=== Begin Enclosure ===

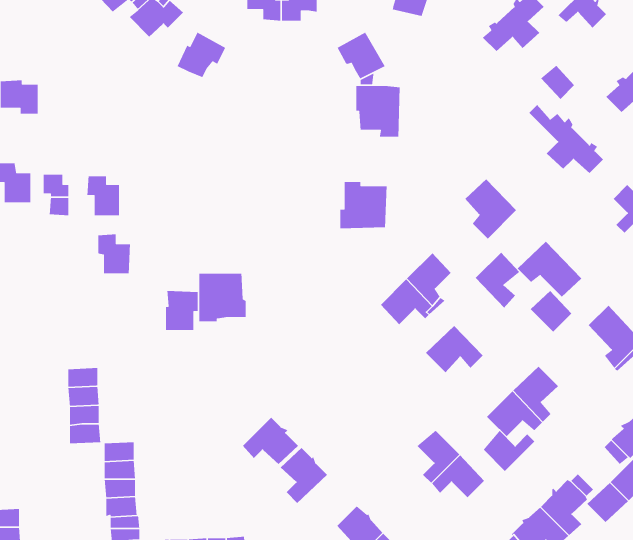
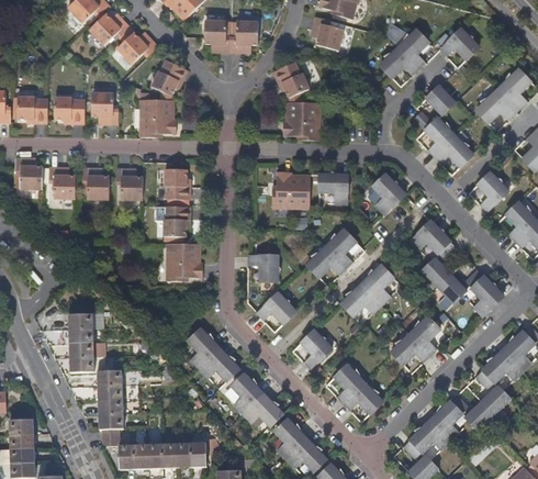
building: none -> [92,93,117,124]
building: none -> [54,98,85,124]
building: none -> [139,99,177,137]
building: none -> [165,169,191,200]
building: none -> [324,170,355,203]
building: [97,233,131,274] -> [117,169,143,200]
building: [475,252,520,309] -> [361,263,395,305]
building: none -> [248,253,279,282]
building: [165,290,198,331] -> [165,205,190,236]
building: none -> [436,274,468,307]
building: none -> [254,288,298,324]
building: none -> [300,327,335,370]
building: none -> [187,330,223,374]
building: [483,430,535,472] -> none
building: none -> [243,396,287,433]

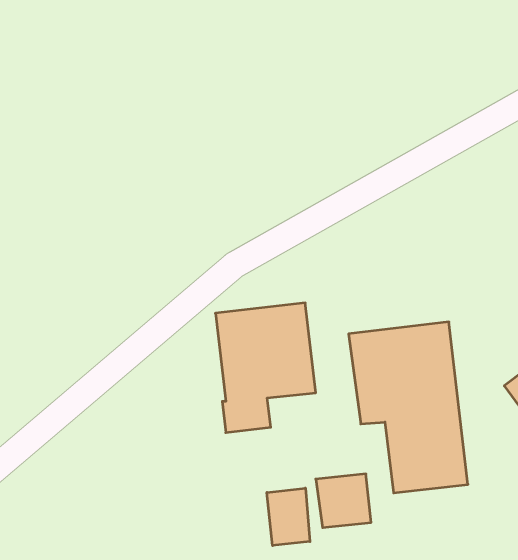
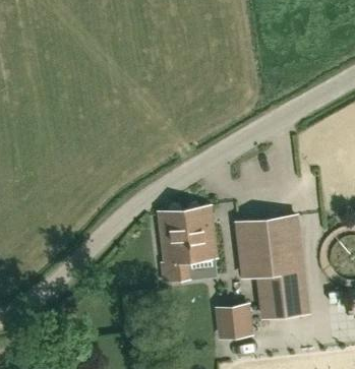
building: [267,488,310,546] -> none

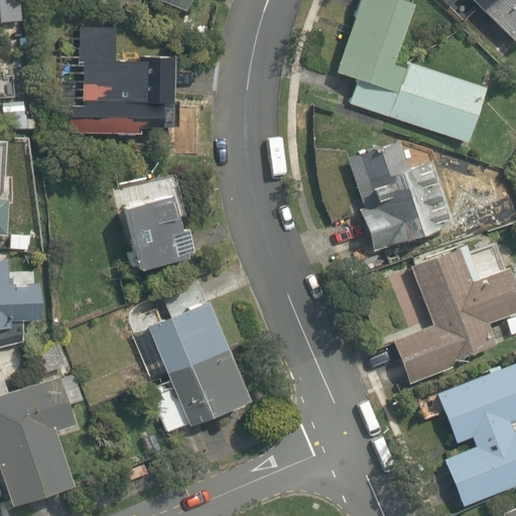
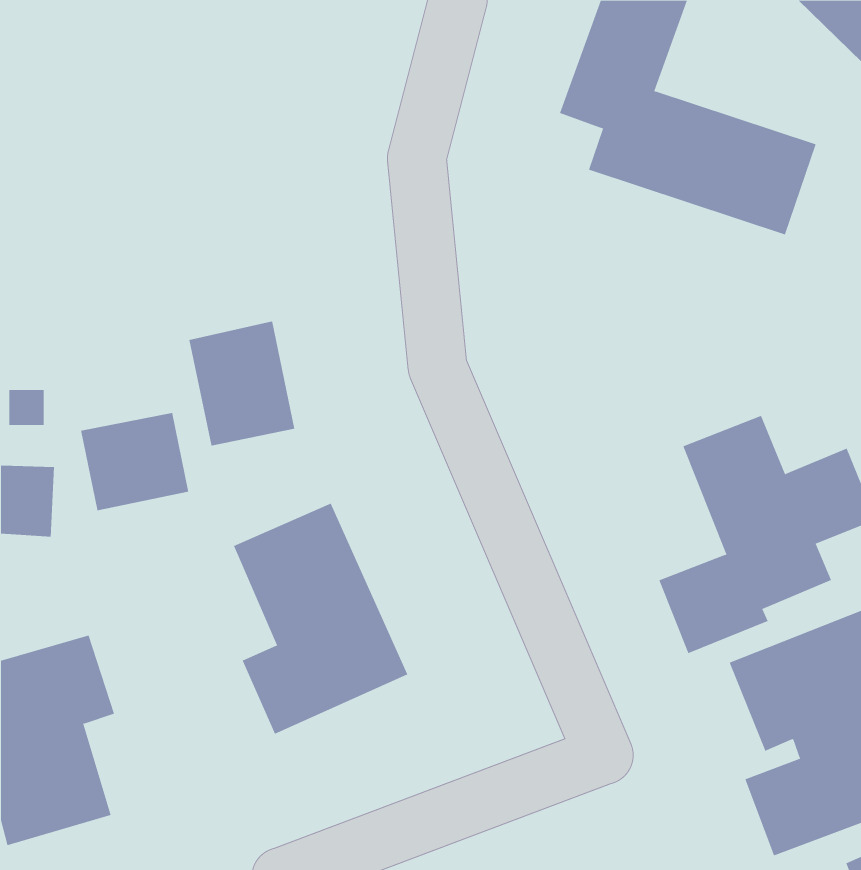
building: [68,16,173,136] -> none
building: [349,135,449,251] -> none
building: none -> [80,412,189,511]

=== End Enclosure ===

ABOUT THIS TASK »
Copy out exactly the lines between the line containing "building: none -> [165,169,191,200]" and the end of the entries, including both, and leave the pictures behind.

ANSWER FOR THIS EXERCISE »
building: none -> [165,169,191,200]
building: none -> [324,170,355,203]
building: [97,233,131,274] -> [117,169,143,200]
building: [475,252,520,309] -> [361,263,395,305]
building: none -> [248,253,279,282]
building: [165,290,198,331] -> [165,205,190,236]
building: none -> [436,274,468,307]
building: none -> [254,288,298,324]
building: none -> [300,327,335,370]
building: none -> [187,330,223,374]
building: [483,430,535,472] -> none
building: none -> [243,396,287,433]

building: [267,488,310,546] -> none

building: [68,16,173,136] -> none
building: [349,135,449,251] -> none
building: none -> [80,412,189,511]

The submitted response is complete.